:: SUPPLIED INFORMATION ::
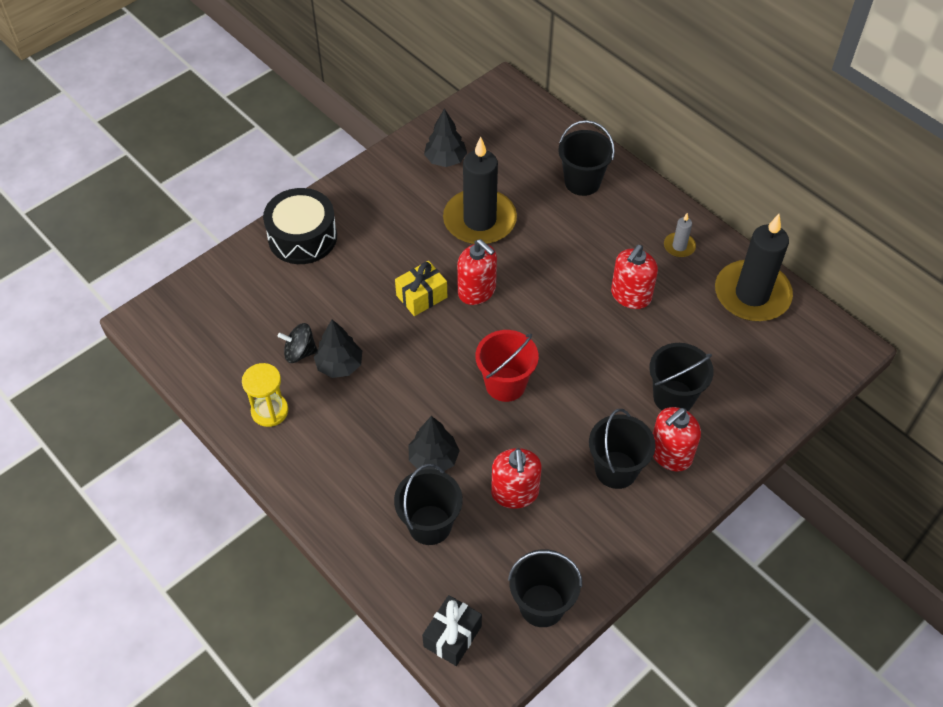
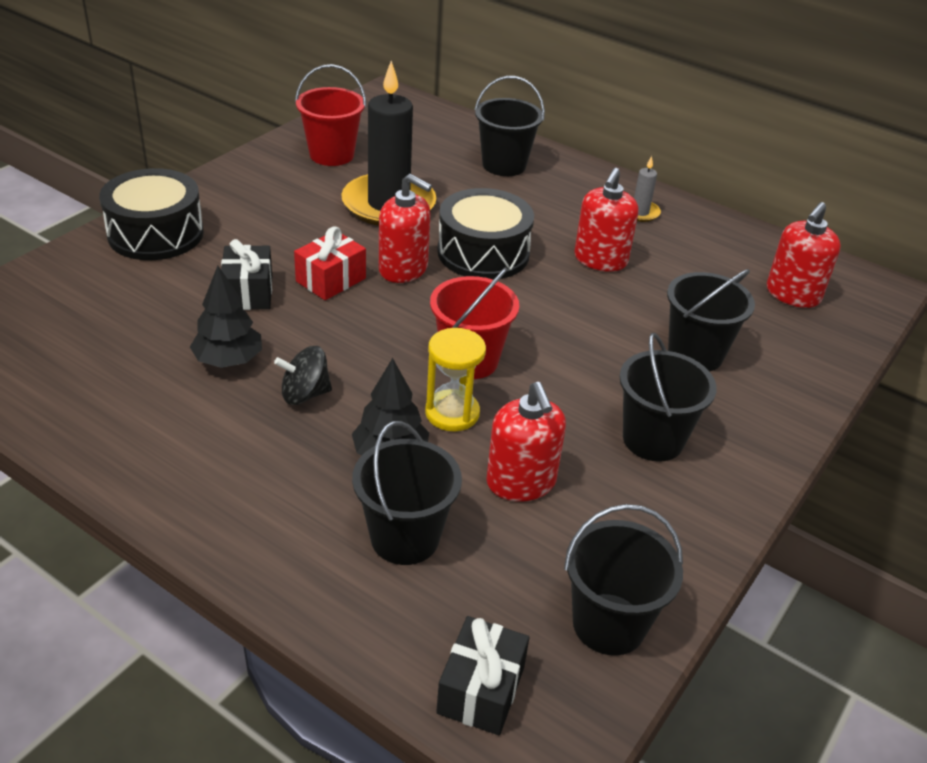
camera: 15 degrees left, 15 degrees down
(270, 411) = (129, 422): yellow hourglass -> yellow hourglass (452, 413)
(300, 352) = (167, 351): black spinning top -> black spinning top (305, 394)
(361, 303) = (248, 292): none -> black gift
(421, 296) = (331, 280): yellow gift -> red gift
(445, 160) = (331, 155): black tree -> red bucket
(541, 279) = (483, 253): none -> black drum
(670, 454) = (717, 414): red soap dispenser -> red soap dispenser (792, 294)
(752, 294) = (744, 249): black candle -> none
:::
WHAT TO DO: Your answer should be the lines of the records that hold the string "gift".

WORKED SOLUTION:
(361, 303) = (248, 292): none -> black gift
(421, 296) = (331, 280): yellow gift -> red gift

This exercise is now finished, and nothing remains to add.